(Object correspondence data)
☆ ☆ ☆ ☆ ☆ ☆ ☆

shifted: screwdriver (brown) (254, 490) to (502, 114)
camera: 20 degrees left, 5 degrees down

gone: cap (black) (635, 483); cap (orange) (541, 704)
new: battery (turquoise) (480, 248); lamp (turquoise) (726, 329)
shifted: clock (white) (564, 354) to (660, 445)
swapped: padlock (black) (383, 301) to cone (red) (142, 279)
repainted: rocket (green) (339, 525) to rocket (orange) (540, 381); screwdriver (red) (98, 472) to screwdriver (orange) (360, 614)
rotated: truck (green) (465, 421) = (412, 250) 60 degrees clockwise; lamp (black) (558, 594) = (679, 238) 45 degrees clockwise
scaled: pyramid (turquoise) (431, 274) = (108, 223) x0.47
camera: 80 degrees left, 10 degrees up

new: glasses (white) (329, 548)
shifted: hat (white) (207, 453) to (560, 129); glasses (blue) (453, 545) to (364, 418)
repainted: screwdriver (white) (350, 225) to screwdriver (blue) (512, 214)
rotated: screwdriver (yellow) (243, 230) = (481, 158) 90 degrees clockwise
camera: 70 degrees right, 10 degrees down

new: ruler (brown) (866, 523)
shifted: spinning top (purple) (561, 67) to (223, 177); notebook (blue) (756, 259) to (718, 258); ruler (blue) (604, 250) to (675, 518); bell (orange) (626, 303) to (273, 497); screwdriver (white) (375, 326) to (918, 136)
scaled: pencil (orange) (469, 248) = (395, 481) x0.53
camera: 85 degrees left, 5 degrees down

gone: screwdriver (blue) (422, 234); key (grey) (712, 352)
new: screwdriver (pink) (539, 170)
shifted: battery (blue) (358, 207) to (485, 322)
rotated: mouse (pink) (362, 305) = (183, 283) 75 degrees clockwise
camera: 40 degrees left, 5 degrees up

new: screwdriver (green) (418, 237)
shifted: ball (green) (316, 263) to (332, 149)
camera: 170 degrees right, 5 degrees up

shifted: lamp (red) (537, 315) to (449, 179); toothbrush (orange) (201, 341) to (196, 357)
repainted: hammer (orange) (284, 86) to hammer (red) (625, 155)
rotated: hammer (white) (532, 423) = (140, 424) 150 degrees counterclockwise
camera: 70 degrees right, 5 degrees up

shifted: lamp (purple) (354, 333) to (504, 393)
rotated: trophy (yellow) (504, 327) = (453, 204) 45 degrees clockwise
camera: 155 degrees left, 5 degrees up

☆ ☆ ☆ ☆ ☆ ☆ ☆

## WHAT YOU NEED TO DO
Write out exactly the lines above between the line with "gone: cap (black)" and the line with "repainted: rocket (green)", inclusive, and nothing beyond them.

## OUTPUT OF THE EXERCISE
gone: cap (black) (635, 483); cap (orange) (541, 704)
new: battery (turquoise) (480, 248); lamp (turquoise) (726, 329)
shifted: clock (white) (564, 354) to (660, 445)
swapped: padlock (black) (383, 301) to cone (red) (142, 279)
repainted: rocket (green) (339, 525) to rocket (orange) (540, 381); screwdriver (red) (98, 472) to screwdriver (orange) (360, 614)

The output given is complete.